(Scene difference descriptions)

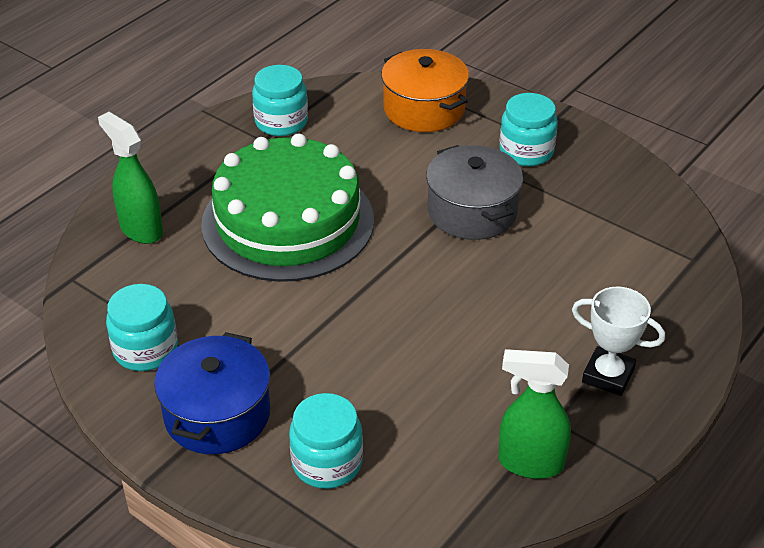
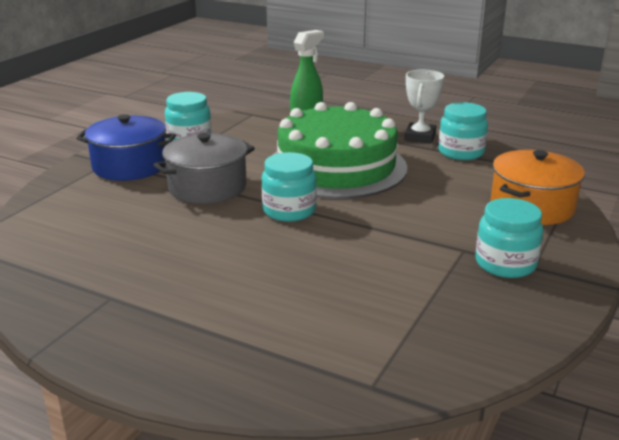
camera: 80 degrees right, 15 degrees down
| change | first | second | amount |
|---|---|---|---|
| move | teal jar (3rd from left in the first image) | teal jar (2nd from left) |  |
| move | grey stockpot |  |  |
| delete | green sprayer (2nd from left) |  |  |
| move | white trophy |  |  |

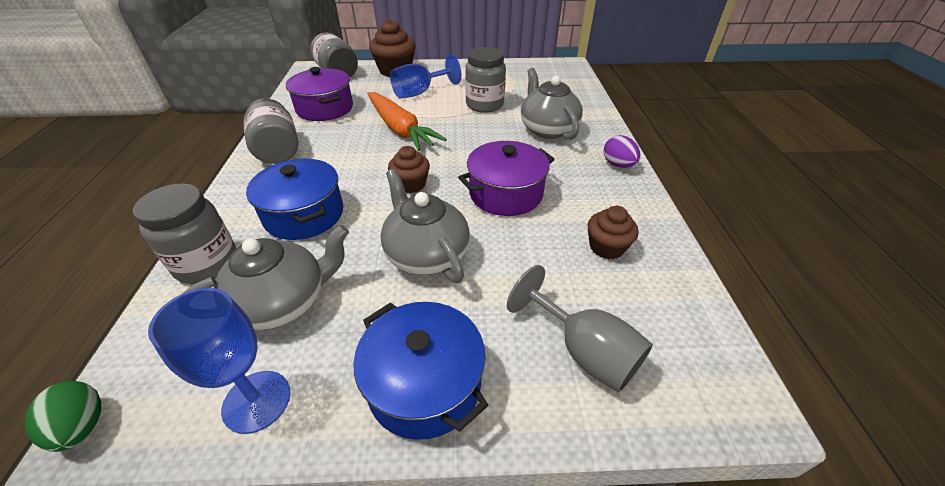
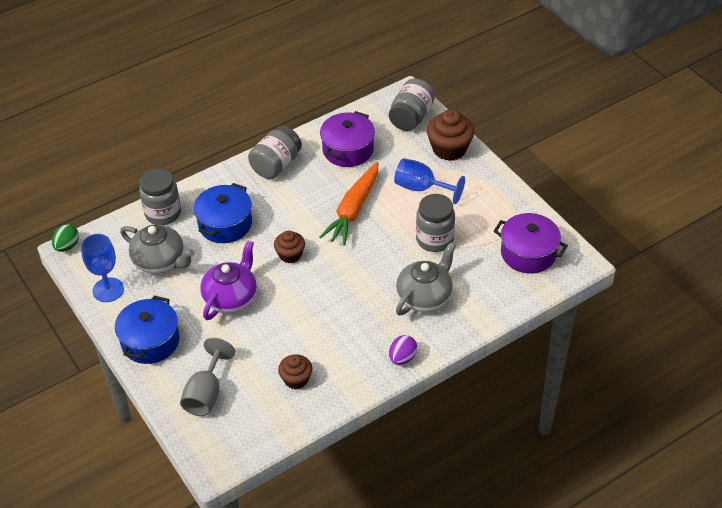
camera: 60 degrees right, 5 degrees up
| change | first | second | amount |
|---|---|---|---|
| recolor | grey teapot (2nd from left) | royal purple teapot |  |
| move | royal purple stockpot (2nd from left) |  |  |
...
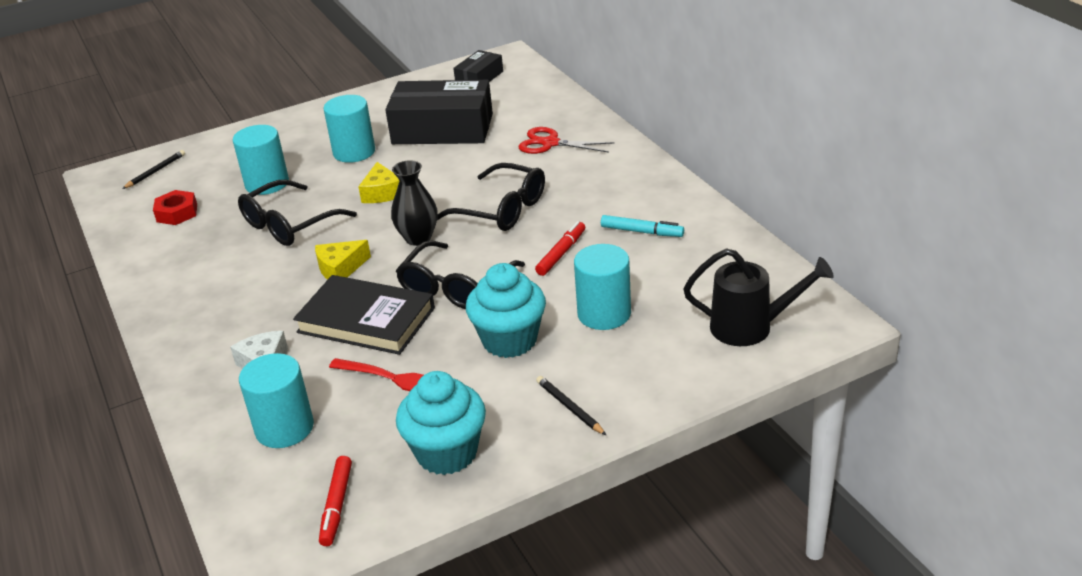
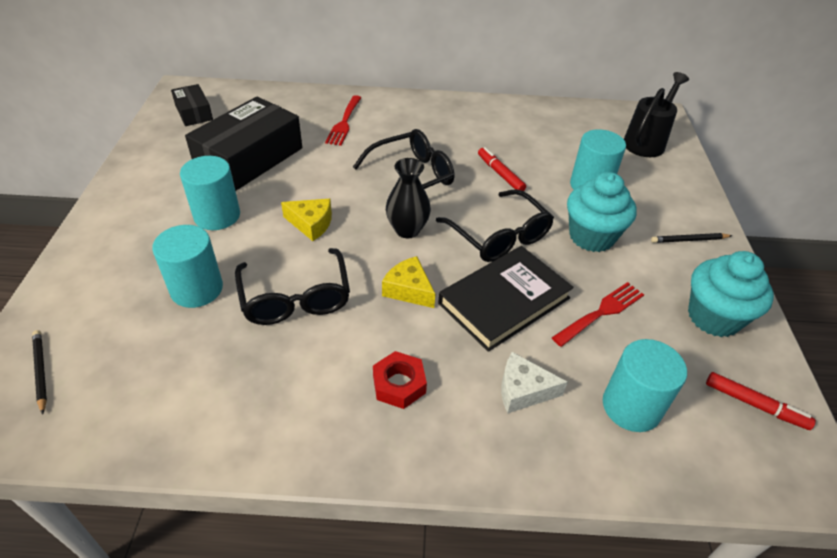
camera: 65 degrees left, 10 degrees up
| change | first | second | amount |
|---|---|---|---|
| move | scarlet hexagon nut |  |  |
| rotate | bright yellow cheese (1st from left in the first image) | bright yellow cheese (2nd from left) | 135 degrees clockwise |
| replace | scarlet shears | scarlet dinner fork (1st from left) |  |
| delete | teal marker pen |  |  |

What is expected: Please reproduce, exactly as they appear above, the lines from the line containing "recolor | grey" up to and including the line containing "move | royal".

Finished exercise:
| recolor | grey teapot (2nd from left) | royal purple teapot |  |
| move | royal purple stockpot (2nd from left) |  |  |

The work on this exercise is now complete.